__AVAILABLE DATA__
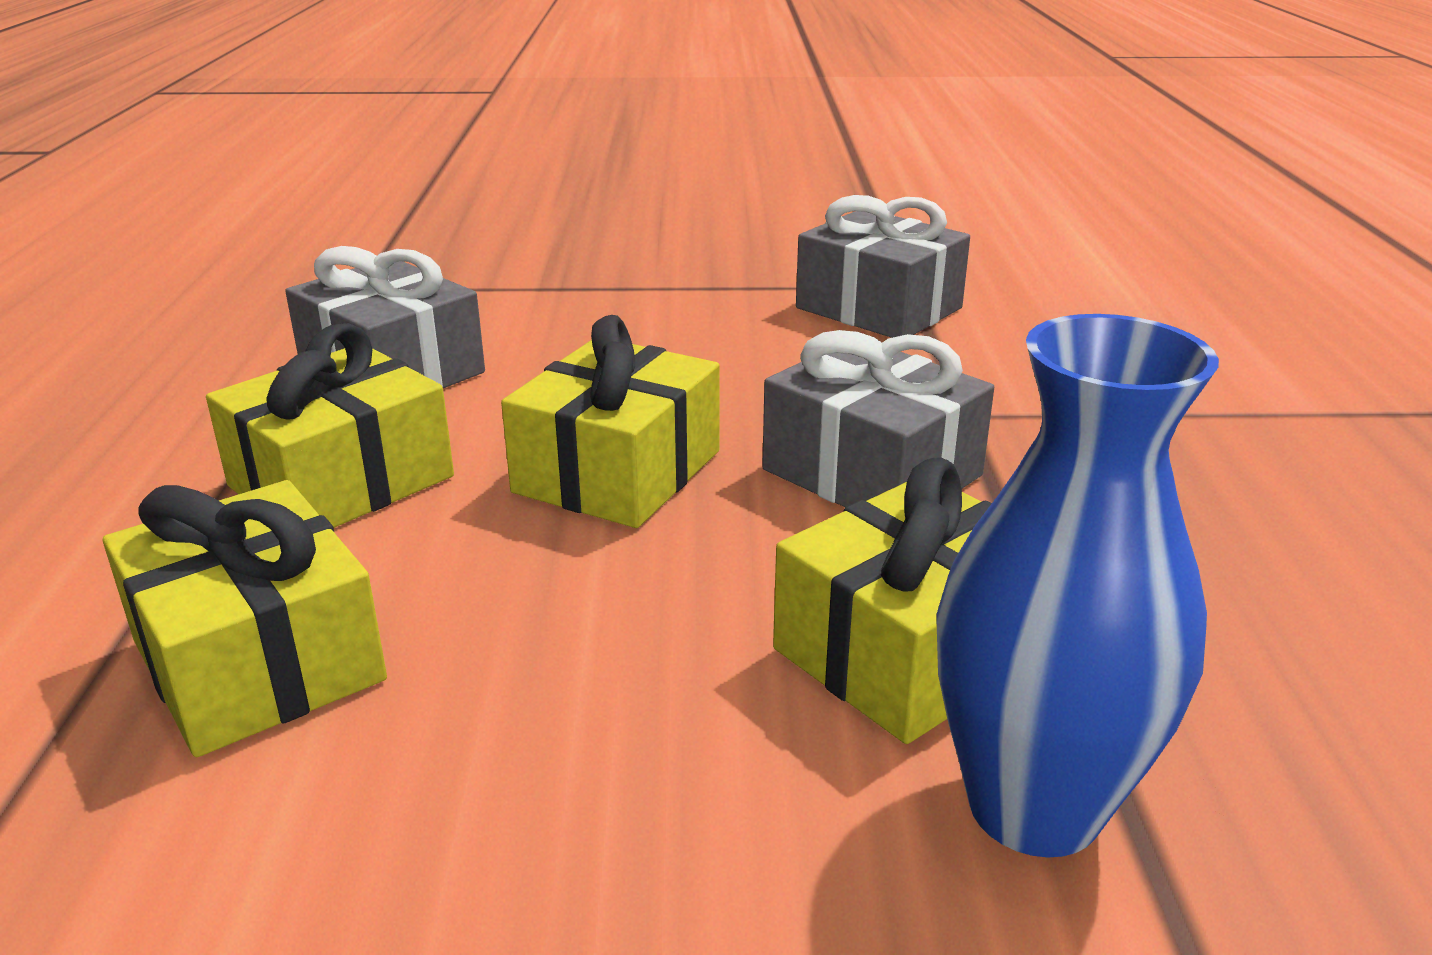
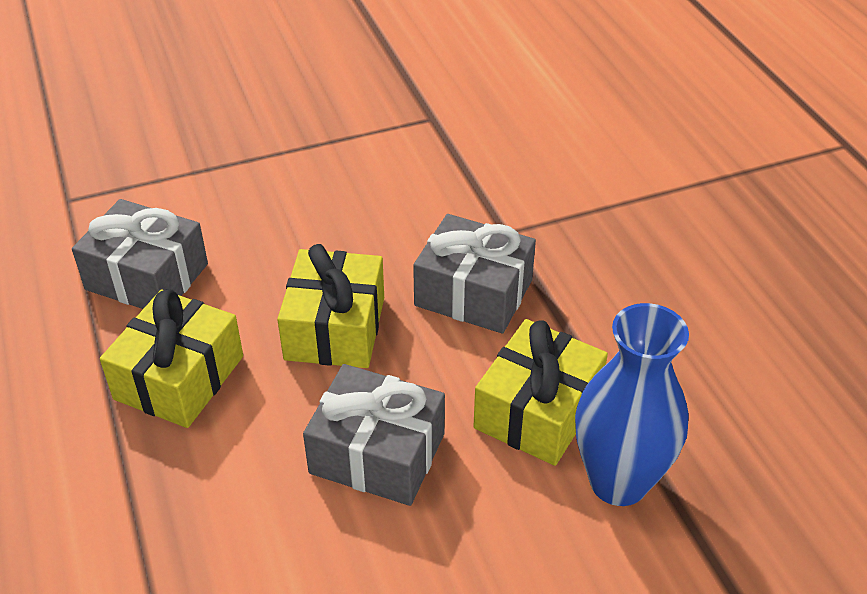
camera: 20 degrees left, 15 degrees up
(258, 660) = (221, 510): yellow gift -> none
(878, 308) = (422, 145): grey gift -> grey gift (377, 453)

__WORK REQUIRED__
Copy every line of the material in which the word "gift" occurs.

__SOLUTION TO THIS PROBLEM__
(258, 660) = (221, 510): yellow gift -> none
(878, 308) = (422, 145): grey gift -> grey gift (377, 453)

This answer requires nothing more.